Task brief – In the material below, the line holding "pink rectangle: (49, 71) -> (23, 64), moved" and every line after it should be reproduced exactly, please, with pictures omitted.
....
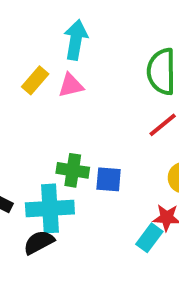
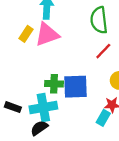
pink triangle: (71, 85) -> (47, 34), size x1.6
blue square: (109, 179) -> (76, 87), size x1.6

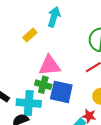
pink triangle: (47, 34) -> (50, 66), moved

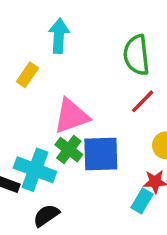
green cross: (43, 85) -> (69, 150), turned 35
cyan cross: (29, 103) -> (35, 170), moved, turned 30

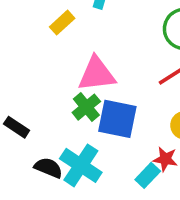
cyan cross: (35, 170) -> (81, 165), moved
black semicircle: (46, 215) -> (48, 168), turned 44

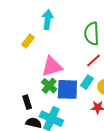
black rectangle: (17, 127) -> (27, 102), moved, turned 48
cyan rectangle: (148, 175) -> (87, 82), moved

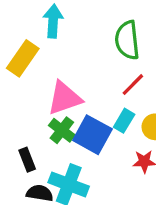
yellow rectangle: (28, 41) -> (23, 58), size x1.5
blue square: (67, 89) -> (92, 135), turned 30

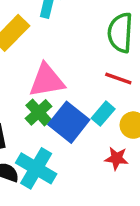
red line: (133, 85) -> (118, 78), turned 55

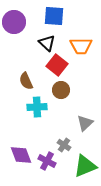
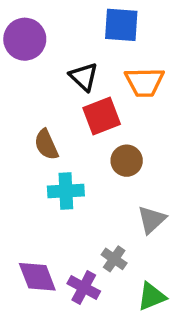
blue square: (54, 16) -> (121, 25), moved
red square: (57, 65) -> (102, 116), turned 30
brown circle: (61, 90) -> (127, 161), moved
green triangle: (85, 166) -> (152, 296), size x0.7

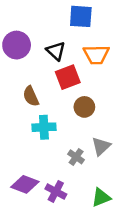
purple circle: (25, 39) -> (17, 45), moved
gray cross: (114, 259) -> (76, 157), moved
purple diamond: (37, 277) -> (25, 184), turned -48

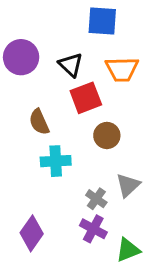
purple diamond: (25, 184) -> (32, 233), turned -76
purple cross: (56, 191) -> (93, 229), moved

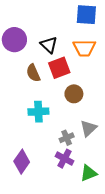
blue square: (102, 21) -> (86, 15), moved
brown semicircle: (39, 122) -> (33, 73), moved
gray cross: (96, 199) -> (67, 138), turned 32

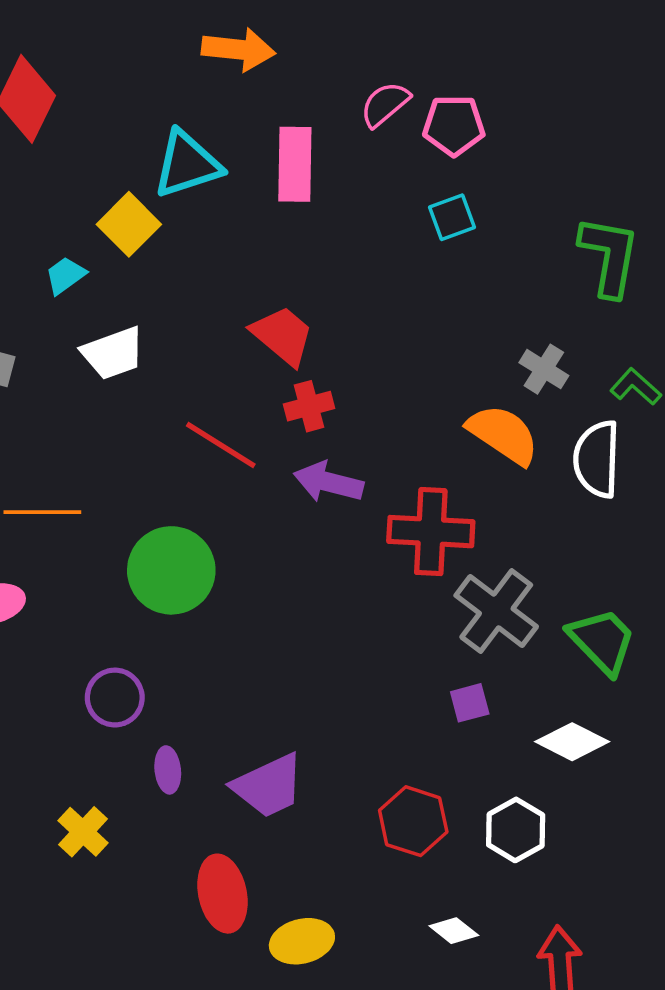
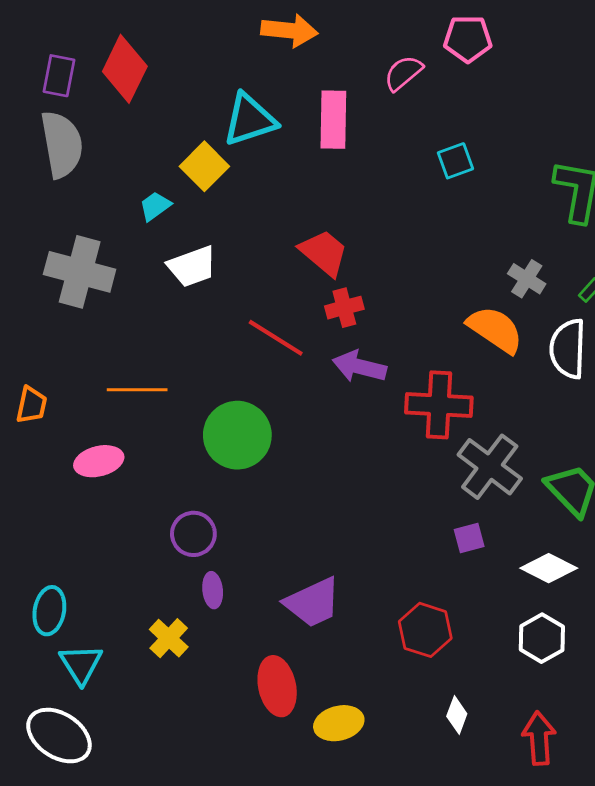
pink pentagon: (454, 125) -> (468, 39), moved
purple ellipse: (168, 770) -> (213, 590), moved
white hexagon: (516, 830) -> (542, 638), moved
white diamond: (454, 931) -> (457, 715), turned 72

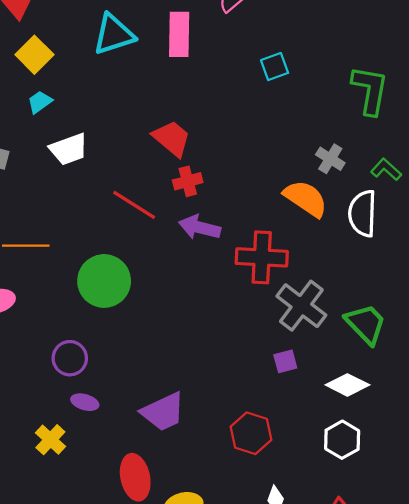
yellow square: (204, 166) -> (34, 55), moved
purple ellipse: (213, 590) -> (85, 402), turned -68

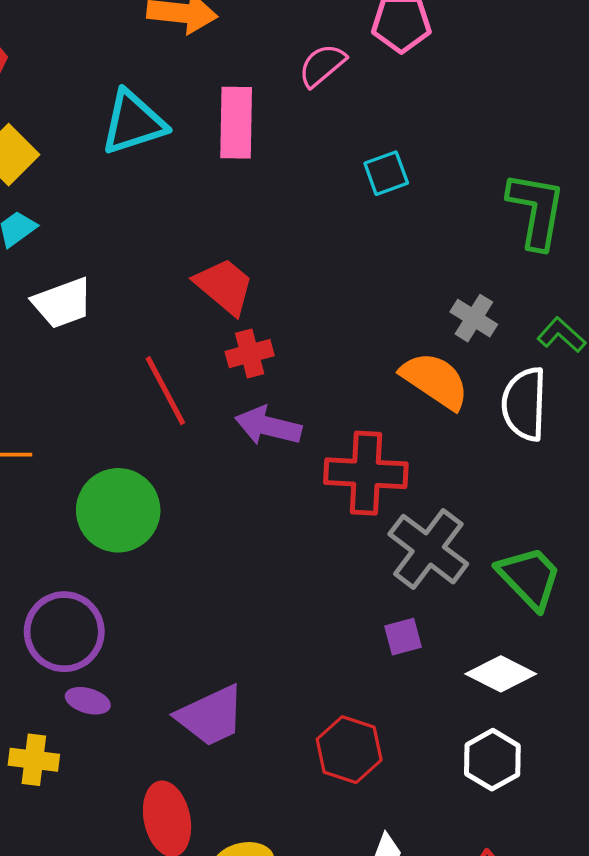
red line: (134, 205) -> (165, 391), turned 30
purple circle: (70, 358) -> (64, 632), size x1.4
yellow cross: (50, 440) -> (34, 760), turned -36

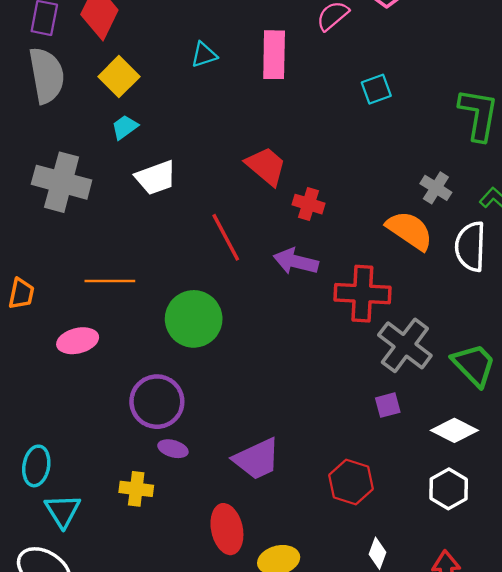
cyan triangle: (133, 123) -> (204, 55), size x0.6
red cross: (250, 354) -> (308, 204), moved, turned 32

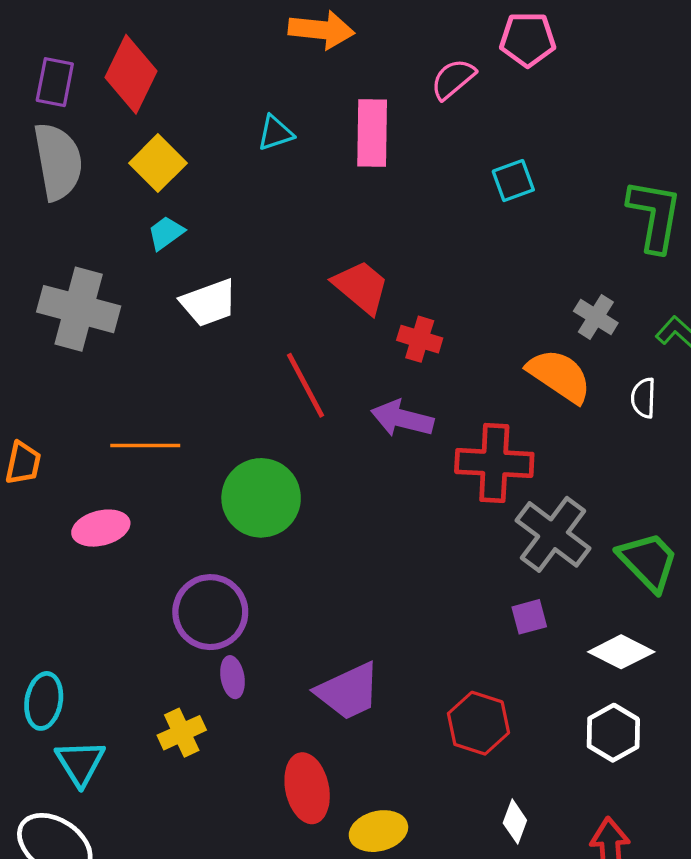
white semicircle: (470, 247) -> (643, 398), size x0.6
purple ellipse: (173, 449) -> (233, 677), turned 64
yellow cross: (136, 489) -> (182, 733), turned -32

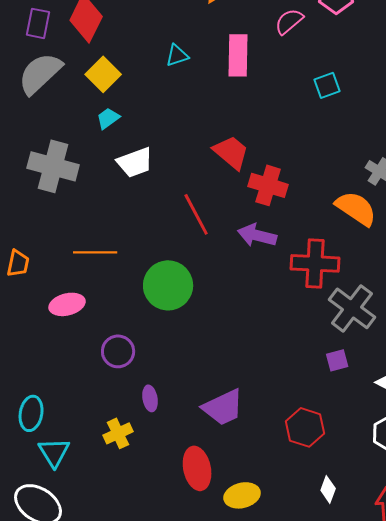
gray semicircle: (58, 162) -> (40, 73), turned -123
red cross: (420, 339) -> (268, 185), size x1.4
purple circle: (210, 612) -> (118, 351), moved, size x0.7

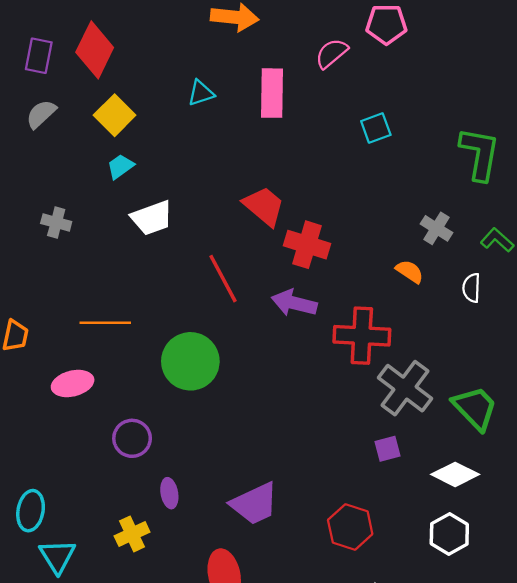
gray semicircle: (40, 73) -> (41, 114), size x0.6
gray cross: (53, 166) -> (56, 223), size x0.5
orange semicircle: (356, 208) -> (410, 272), size x0.6

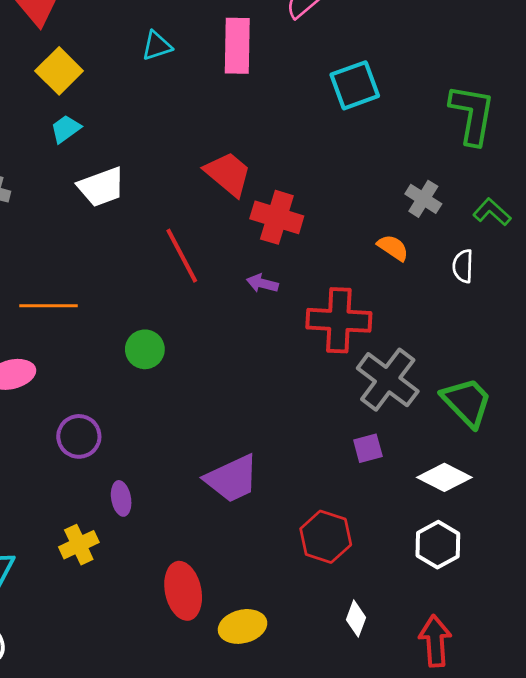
cyan square: (376, 128) -> (355, 85), size x1.4
purple arrow: (294, 303) -> (262, 283), size x0.6
green circle: (190, 361) -> (145, 349), size x0.6
purple trapezoid: (255, 504) -> (232, 479), moved

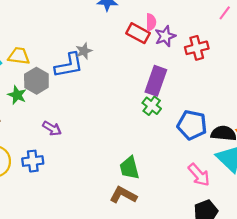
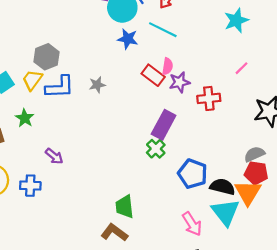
yellow trapezoid: (19, 56) -> (32, 80), turned -70
blue L-shape: (69, 65) -> (60, 87), moved
gray hexagon: (36, 81) -> (46, 57), moved

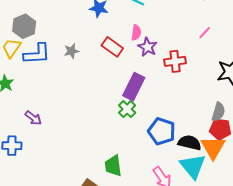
red rectangle: (153, 75) -> (112, 47), moved
purple star: (179, 82) -> (148, 47), turned -30
gray semicircle: (254, 154) -> (218, 112), turned 132
green trapezoid: (125, 207) -> (113, 166), moved

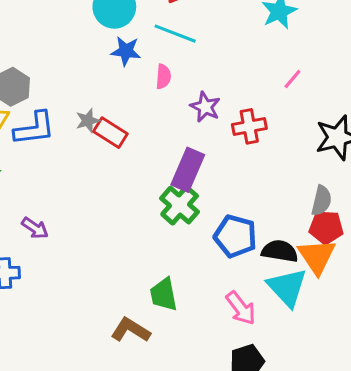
pink semicircle: (136, 33) -> (163, 77), moved
red rectangle: (112, 47) -> (110, 133), moved
green cross: (127, 109) -> (180, 205), size x1.4

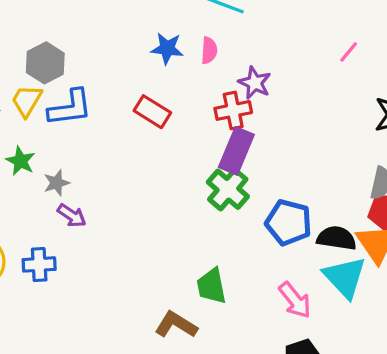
blue star: (126, 51) -> (167, 48), moved
gray star: (88, 121) -> (56, 183), moved
red cross: (249, 126) -> (233, 110), moved

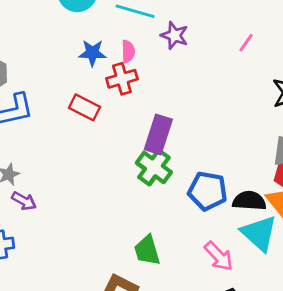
purple star: (255, 83) -> (174, 35), moved
red cross: (233, 110) -> (122, 79), moved

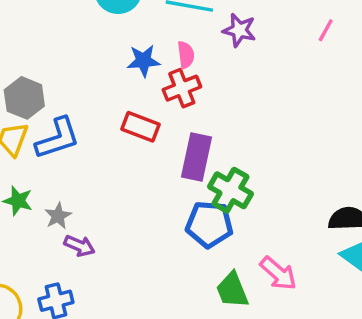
purple rectangle: (158, 134) -> (197, 157), moved
blue pentagon: (208, 191) -> (209, 224), moved
pink arrow: (219, 256) -> (278, 273), moved

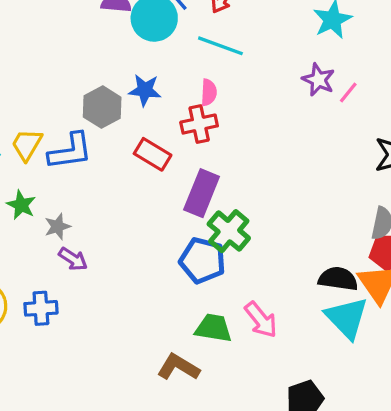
purple star: (239, 30) -> (318, 80), moved
blue star: (143, 61) -> (145, 90), moved
gray hexagon: (24, 98) -> (102, 107), moved
green trapezoid: (232, 290) -> (213, 328), turned 111

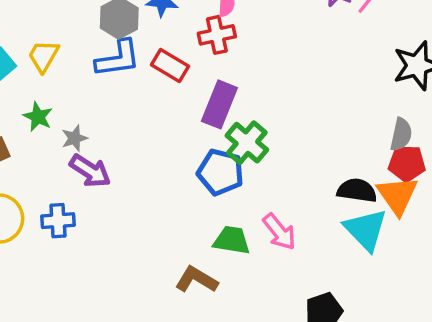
blue L-shape: (70, 151) -> (118, 59), moved
purple arrow: (73, 259) -> (90, 171), size x1.4

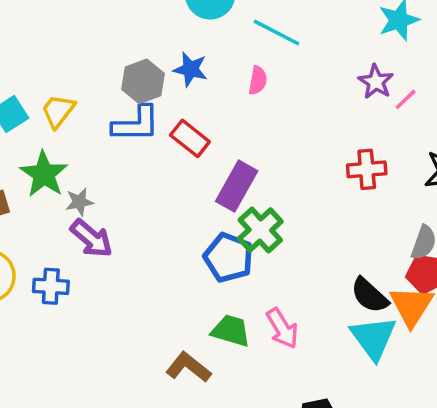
red cross: (217, 35) -> (367, 169), moved
green star: (38, 117) -> (44, 174), size x1.5
black semicircle: (357, 190) -> (370, 295), turned -153

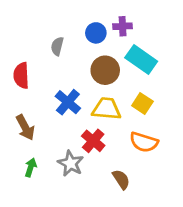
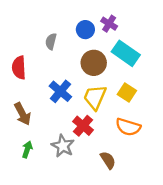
purple cross: (123, 26) -> (109, 24), turned 35
yellow trapezoid: (107, 109) -> (95, 97), turned -72

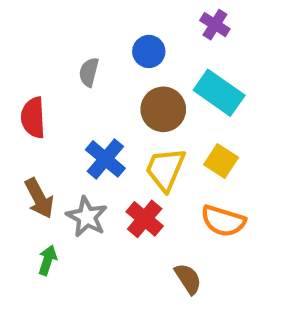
purple cross: (109, 24) -> (215, 25), moved
gray star: (63, 146) -> (87, 217), moved

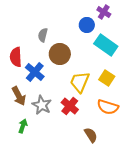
blue circle: (149, 51) -> (87, 25), moved
brown circle: (163, 109) -> (60, 54), moved
blue cross: (105, 159) -> (35, 72), moved

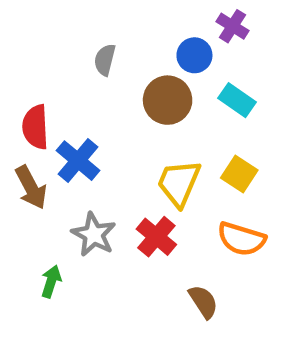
gray semicircle: (43, 35) -> (105, 60), moved
cyan rectangle: (106, 45) -> (237, 100), size x0.7
brown circle: (60, 54) -> (168, 100), moved
brown arrow: (19, 96) -> (31, 187), moved

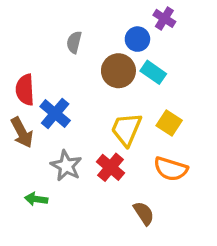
cyan rectangle: (237, 100) -> (153, 72), moved
green arrow: (51, 281) -> (36, 199), turned -100

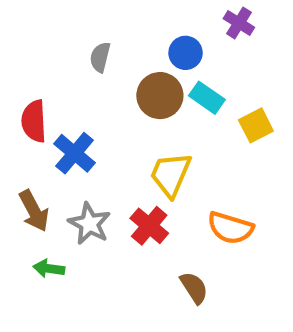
purple cross: (164, 18) -> (239, 23), moved
yellow square: (169, 123) -> (256, 125), moved, turned 30
brown arrow: (22, 133) -> (34, 211), moved

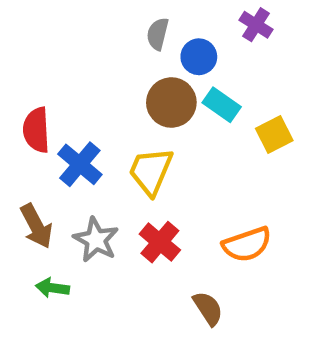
gray semicircle: (100, 57) -> (158, 34), moved
yellow trapezoid: (171, 175) -> (151, 171), moved
orange semicircle: (230, 228) -> (247, 244), turned -36

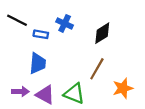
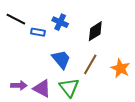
blue trapezoid: (38, 63) -> (61, 59), moved, turned -45
orange star: (123, 88) -> (120, 68), moved, turned -30
green triangle: (74, 94) -> (69, 87), turned 30

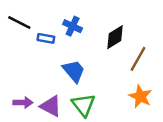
brown line: (90, 64) -> (138, 59), moved
orange star: (120, 68) -> (140, 96), moved

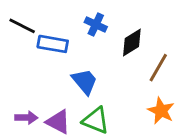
blue cross: (73, 26) -> (96, 25), moved
blue rectangle: (46, 38) -> (53, 44), size x1.5
green triangle: (83, 105) -> (96, 120), turned -30

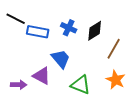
blue cross: (96, 25) -> (69, 28), moved
green triangle: (96, 120) -> (81, 85), moved
purple triangle: (58, 122) -> (42, 76), moved

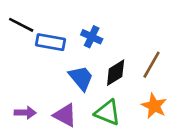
black diamond: (95, 31) -> (116, 73), moved
purple triangle: (42, 76) -> (65, 115), moved

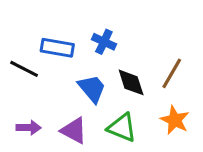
black line: (21, 25) -> (24, 69), moved
black diamond: (116, 73) -> (131, 82), turned -76

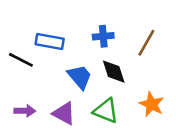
blue cross: (104, 42) -> (103, 36), moved, turned -30
brown line: (172, 73) -> (146, 43), moved

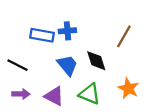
blue cross: (103, 36) -> (67, 31), moved
black line: (21, 60) -> (18, 65), moved

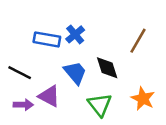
blue cross: (67, 31) -> (75, 34), turned -35
green triangle: (90, 94) -> (100, 105), turned 30
purple triangle: (54, 96) -> (49, 96), moved

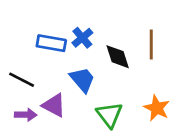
brown line: (138, 41) -> (151, 45), turned -30
black diamond: (107, 68) -> (118, 57), moved

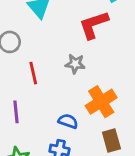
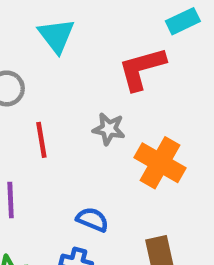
orange cross: (101, 102) -> (160, 163), moved, turned -32

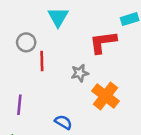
gray star: (109, 129) -> (80, 73), turned -30
red line: (41, 140) -> (42, 61), moved

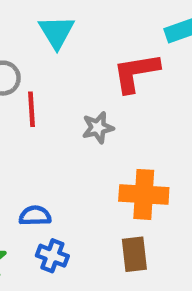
orange cross: (106, 96) -> (144, 194), moved, turned -32
blue semicircle: (63, 122) -> (35, 216), moved, turned -30

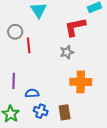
gray star: (98, 128) -> (67, 52), moved
brown rectangle: (134, 254) -> (65, 112), moved

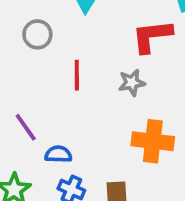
red line: (29, 45) -> (77, 75), moved
purple line: (14, 81) -> (26, 127), turned -42

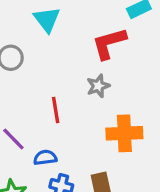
red line: (77, 75) -> (56, 110), moved

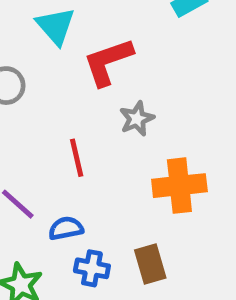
red L-shape: (109, 43) -> (108, 62), moved

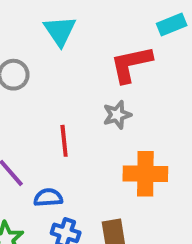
red L-shape: (108, 62) -> (131, 64), moved

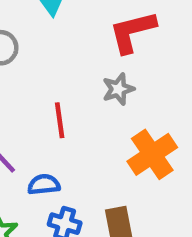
orange cross: (145, 174) -> (152, 154), turned -33

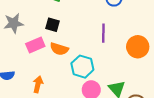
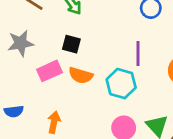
cyan hexagon: (82, 67) -> (121, 84), moved

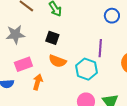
pink rectangle: (49, 71) -> (23, 64), moved
orange arrow: (54, 122) -> (38, 82), moved

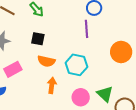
purple line: (100, 48) -> (86, 29), moved
orange arrow: (38, 82) -> (52, 85), moved

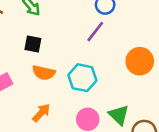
purple line: (86, 29) -> (95, 32), turned 42
orange arrow: (52, 85) -> (41, 113), moved, turned 35

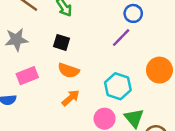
cyan hexagon: (82, 78) -> (118, 86), moved
orange arrow: (41, 113) -> (71, 98), moved

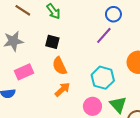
orange semicircle: (68, 70) -> (60, 66), turned 48

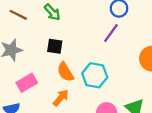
cyan hexagon: (103, 78) -> (95, 75), moved
orange arrow: (62, 89) -> (61, 98), moved

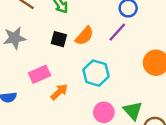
orange semicircle: (65, 72) -> (84, 36), moved, turned -114
pink rectangle: (27, 83) -> (40, 74), moved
....
Answer for this exercise –
pink rectangle: (49, 71) -> (23, 64), moved
orange arrow: (54, 122) -> (38, 82), moved

purple line: (100, 48) -> (86, 29), moved
orange arrow: (38, 82) -> (52, 85), moved

purple line: (86, 29) -> (95, 32), turned 42
orange arrow: (52, 85) -> (41, 113), moved, turned 35

cyan hexagon: (82, 78) -> (118, 86), moved
orange arrow: (41, 113) -> (71, 98), moved

orange semicircle: (68, 70) -> (60, 66), turned 48

cyan hexagon: (103, 78) -> (95, 75), moved
orange arrow: (62, 89) -> (61, 98), moved

orange semicircle: (65, 72) -> (84, 36), moved, turned -114
pink rectangle: (27, 83) -> (40, 74), moved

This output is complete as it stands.